PROMPT:
Reproduce the listing below in its entirety. Change nothing.

SOURCE INFORMATION:
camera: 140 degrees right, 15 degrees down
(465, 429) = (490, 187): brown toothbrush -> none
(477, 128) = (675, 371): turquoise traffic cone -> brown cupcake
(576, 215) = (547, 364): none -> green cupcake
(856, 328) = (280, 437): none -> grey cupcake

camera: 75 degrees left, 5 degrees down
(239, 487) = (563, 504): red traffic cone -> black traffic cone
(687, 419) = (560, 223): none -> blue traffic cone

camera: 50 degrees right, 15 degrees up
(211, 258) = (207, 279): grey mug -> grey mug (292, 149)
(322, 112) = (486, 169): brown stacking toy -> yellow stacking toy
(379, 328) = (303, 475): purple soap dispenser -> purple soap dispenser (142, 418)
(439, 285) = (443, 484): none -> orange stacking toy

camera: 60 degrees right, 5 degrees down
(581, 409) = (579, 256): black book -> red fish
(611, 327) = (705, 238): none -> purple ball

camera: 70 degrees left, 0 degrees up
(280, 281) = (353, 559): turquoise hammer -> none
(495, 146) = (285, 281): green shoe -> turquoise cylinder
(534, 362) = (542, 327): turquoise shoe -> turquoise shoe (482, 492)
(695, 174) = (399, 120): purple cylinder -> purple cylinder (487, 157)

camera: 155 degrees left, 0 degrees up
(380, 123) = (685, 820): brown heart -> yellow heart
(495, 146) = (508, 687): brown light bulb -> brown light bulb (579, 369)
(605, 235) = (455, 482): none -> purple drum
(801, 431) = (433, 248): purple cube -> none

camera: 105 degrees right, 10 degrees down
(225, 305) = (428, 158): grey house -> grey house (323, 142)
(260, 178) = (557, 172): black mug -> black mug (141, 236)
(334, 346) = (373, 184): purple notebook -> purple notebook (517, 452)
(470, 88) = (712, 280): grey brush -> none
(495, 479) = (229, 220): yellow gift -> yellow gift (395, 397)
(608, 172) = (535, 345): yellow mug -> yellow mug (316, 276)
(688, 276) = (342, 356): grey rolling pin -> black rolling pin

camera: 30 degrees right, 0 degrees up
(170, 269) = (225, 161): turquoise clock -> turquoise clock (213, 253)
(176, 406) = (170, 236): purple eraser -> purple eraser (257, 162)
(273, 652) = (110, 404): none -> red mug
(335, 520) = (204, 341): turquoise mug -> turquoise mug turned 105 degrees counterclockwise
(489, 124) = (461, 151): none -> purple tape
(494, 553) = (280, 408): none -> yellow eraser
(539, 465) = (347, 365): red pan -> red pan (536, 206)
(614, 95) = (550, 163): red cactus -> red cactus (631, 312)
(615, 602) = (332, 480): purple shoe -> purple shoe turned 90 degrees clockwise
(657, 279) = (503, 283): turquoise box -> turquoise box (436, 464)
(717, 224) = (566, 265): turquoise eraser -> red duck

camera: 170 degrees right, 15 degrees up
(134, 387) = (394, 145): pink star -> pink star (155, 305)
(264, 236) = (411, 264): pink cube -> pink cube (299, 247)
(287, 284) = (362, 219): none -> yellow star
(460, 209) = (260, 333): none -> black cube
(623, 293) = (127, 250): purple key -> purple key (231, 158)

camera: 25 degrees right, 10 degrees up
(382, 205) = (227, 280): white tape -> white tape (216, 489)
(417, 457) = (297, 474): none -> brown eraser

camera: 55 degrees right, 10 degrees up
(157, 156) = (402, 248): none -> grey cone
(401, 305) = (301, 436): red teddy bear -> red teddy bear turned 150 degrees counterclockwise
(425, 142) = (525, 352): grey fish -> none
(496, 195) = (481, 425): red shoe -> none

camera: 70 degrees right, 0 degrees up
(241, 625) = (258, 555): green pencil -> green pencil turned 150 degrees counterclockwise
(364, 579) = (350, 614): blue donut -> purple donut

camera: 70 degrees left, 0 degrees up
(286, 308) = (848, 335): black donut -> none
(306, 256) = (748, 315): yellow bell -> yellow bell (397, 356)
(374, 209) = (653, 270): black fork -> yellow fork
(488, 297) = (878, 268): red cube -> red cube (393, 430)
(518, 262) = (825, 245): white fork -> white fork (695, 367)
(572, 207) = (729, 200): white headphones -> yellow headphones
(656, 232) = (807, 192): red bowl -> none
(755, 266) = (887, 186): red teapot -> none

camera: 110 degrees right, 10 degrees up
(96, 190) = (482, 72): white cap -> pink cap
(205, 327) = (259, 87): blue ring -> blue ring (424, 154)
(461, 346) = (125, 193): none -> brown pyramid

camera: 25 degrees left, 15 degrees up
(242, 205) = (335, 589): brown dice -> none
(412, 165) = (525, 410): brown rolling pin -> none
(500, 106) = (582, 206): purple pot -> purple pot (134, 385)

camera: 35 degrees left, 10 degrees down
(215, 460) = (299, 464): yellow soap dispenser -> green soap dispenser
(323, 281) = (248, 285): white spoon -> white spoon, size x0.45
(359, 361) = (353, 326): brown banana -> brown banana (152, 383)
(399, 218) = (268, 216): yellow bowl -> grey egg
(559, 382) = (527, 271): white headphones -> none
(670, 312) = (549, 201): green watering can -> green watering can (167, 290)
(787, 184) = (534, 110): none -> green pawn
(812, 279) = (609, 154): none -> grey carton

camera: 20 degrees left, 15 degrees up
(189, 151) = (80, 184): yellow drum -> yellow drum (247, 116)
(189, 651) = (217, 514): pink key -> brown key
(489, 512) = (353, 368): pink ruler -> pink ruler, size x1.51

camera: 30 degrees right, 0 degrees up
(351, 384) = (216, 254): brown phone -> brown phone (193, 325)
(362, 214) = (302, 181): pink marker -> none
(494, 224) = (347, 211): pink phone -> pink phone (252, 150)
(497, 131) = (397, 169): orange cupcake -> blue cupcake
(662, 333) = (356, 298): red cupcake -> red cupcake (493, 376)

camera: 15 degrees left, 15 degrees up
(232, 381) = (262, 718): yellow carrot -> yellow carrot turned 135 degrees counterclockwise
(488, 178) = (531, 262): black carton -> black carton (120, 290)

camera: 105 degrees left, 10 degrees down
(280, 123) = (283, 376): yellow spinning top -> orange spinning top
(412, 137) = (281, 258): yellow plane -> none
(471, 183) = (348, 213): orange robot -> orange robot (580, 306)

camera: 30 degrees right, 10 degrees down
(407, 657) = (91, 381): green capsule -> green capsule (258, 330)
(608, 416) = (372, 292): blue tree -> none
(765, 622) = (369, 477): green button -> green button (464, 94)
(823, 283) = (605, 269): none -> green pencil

YOUR RESPONSE:
camera: 140 degrees right, 15 degrees down
(465, 429) = (490, 187): brown toothbrush -> none
(477, 128) = (675, 371): turquoise traffic cone -> brown cupcake
(576, 215) = (547, 364): none -> green cupcake
(856, 328) = (280, 437): none -> grey cupcake

camera: 75 degrees left, 5 degrees down
(239, 487) = (563, 504): red traffic cone -> black traffic cone
(687, 419) = (560, 223): none -> blue traffic cone

camera: 50 degrees right, 15 degrees up
(211, 258) = (207, 279): grey mug -> grey mug (292, 149)
(322, 112) = (486, 169): brown stacking toy -> yellow stacking toy
(379, 328) = (303, 475): purple soap dispenser -> purple soap dispenser (142, 418)
(439, 285) = (443, 484): none -> orange stacking toy

camera: 60 degrees right, 5 degrees down
(581, 409) = (579, 256): black book -> red fish
(611, 327) = (705, 238): none -> purple ball

camera: 70 degrees left, 0 degrees up
(280, 281) = (353, 559): turquoise hammer -> none
(495, 146) = (285, 281): green shoe -> turquoise cylinder
(534, 362) = (542, 327): turquoise shoe -> turquoise shoe (482, 492)
(695, 174) = (399, 120): purple cylinder -> purple cylinder (487, 157)

camera: 155 degrees left, 0 degrees up
(380, 123) = (685, 820): brown heart -> yellow heart
(495, 146) = (508, 687): brown light bulb -> brown light bulb (579, 369)
(605, 235) = (455, 482): none -> purple drum
(801, 431) = (433, 248): purple cube -> none

camera: 105 degrees right, 10 degrees down
(225, 305) = (428, 158): grey house -> grey house (323, 142)
(260, 178) = (557, 172): black mug -> black mug (141, 236)
(334, 346) = (373, 184): purple notebook -> purple notebook (517, 452)
(470, 88) = (712, 280): grey brush -> none
(495, 479) = (229, 220): yellow gift -> yellow gift (395, 397)
(608, 172) = (535, 345): yellow mug -> yellow mug (316, 276)
(688, 276) = (342, 356): grey rolling pin -> black rolling pin

camera: 30 degrees right, 0 degrees up
(170, 269) = (225, 161): turquoise clock -> turquoise clock (213, 253)
(176, 406) = (170, 236): purple eraser -> purple eraser (257, 162)
(273, 652) = (110, 404): none -> red mug
(335, 520) = (204, 341): turquoise mug -> turquoise mug turned 105 degrees counterclockwise
(489, 124) = (461, 151): none -> purple tape
(494, 553) = (280, 408): none -> yellow eraser
(539, 465) = (347, 365): red pan -> red pan (536, 206)
(614, 95) = (550, 163): red cactus -> red cactus (631, 312)
(615, 602) = (332, 480): purple shoe -> purple shoe turned 90 degrees clockwise
(657, 279) = (503, 283): turquoise box -> turquoise box (436, 464)
(717, 224) = (566, 265): turquoise eraser -> red duck

camera: 170 degrees right, 15 degrees up
(134, 387) = (394, 145): pink star -> pink star (155, 305)
(264, 236) = (411, 264): pink cube -> pink cube (299, 247)
(287, 284) = (362, 219): none -> yellow star
(460, 209) = (260, 333): none -> black cube
(623, 293) = (127, 250): purple key -> purple key (231, 158)

camera: 25 degrees right, 10 degrees up
(382, 205) = (227, 280): white tape -> white tape (216, 489)
(417, 457) = (297, 474): none -> brown eraser

camera: 55 degrees right, 10 degrees up
(157, 156) = (402, 248): none -> grey cone
(401, 305) = (301, 436): red teddy bear -> red teddy bear turned 150 degrees counterclockwise
(425, 142) = (525, 352): grey fish -> none
(496, 195) = (481, 425): red shoe -> none

camera: 70 degrees right, 0 degrees up
(241, 625) = (258, 555): green pencil -> green pencil turned 150 degrees counterclockwise
(364, 579) = (350, 614): blue donut -> purple donut

camera: 70 degrees left, 0 degrees up
(286, 308) = (848, 335): black donut -> none
(306, 256) = (748, 315): yellow bell -> yellow bell (397, 356)
(374, 209) = (653, 270): black fork -> yellow fork
(488, 297) = (878, 268): red cube -> red cube (393, 430)
(518, 262) = (825, 245): white fork -> white fork (695, 367)
(572, 207) = (729, 200): white headphones -> yellow headphones
(656, 232) = (807, 192): red bowl -> none
(755, 266) = (887, 186): red teapot -> none

camera: 110 degrees right, 10 degrees up
(96, 190) = (482, 72): white cap -> pink cap
(205, 327) = (259, 87): blue ring -> blue ring (424, 154)
(461, 346) = (125, 193): none -> brown pyramid

camera: 25 degrees left, 15 degrees up
(242, 205) = (335, 589): brown dice -> none
(412, 165) = (525, 410): brown rolling pin -> none
(500, 106) = (582, 206): purple pot -> purple pot (134, 385)

camera: 35 degrees left, 10 degrees down
(215, 460) = (299, 464): yellow soap dispenser -> green soap dispenser
(323, 281) = (248, 285): white spoon -> white spoon, size x0.45
(359, 361) = (353, 326): brown banana -> brown banana (152, 383)
(399, 218) = (268, 216): yellow bowl -> grey egg
(559, 382) = (527, 271): white headphones -> none
(670, 312) = (549, 201): green watering can -> green watering can (167, 290)
(787, 184) = (534, 110): none -> green pawn
(812, 279) = (609, 154): none -> grey carton

camera: 20 degrees left, 15 degrees up
(189, 151) = (80, 184): yellow drum -> yellow drum (247, 116)
(189, 651) = (217, 514): pink key -> brown key
(489, 512) = (353, 368): pink ruler -> pink ruler, size x1.51

camera: 30 degrees right, 0 degrees up
(351, 384) = (216, 254): brown phone -> brown phone (193, 325)
(362, 214) = (302, 181): pink marker -> none
(494, 224) = (347, 211): pink phone -> pink phone (252, 150)
(497, 131) = (397, 169): orange cupcake -> blue cupcake
(662, 333) = (356, 298): red cupcake -> red cupcake (493, 376)

camera: 15 degrees left, 15 degrees up
(232, 381) = (262, 718): yellow carrot -> yellow carrot turned 135 degrees counterclockwise
(488, 178) = (531, 262): black carton -> black carton (120, 290)

camera: 105 degrees left, 10 degrees down
(280, 123) = (283, 376): yellow spinning top -> orange spinning top
(412, 137) = (281, 258): yellow plane -> none
(471, 183) = (348, 213): orange robot -> orange robot (580, 306)

camera: 30 degrees right, 10 degrees down
(407, 657) = (91, 381): green capsule -> green capsule (258, 330)
(608, 416) = (372, 292): blue tree -> none
(765, 622) = (369, 477): green button -> green button (464, 94)
(823, 283) = (605, 269): none -> green pencil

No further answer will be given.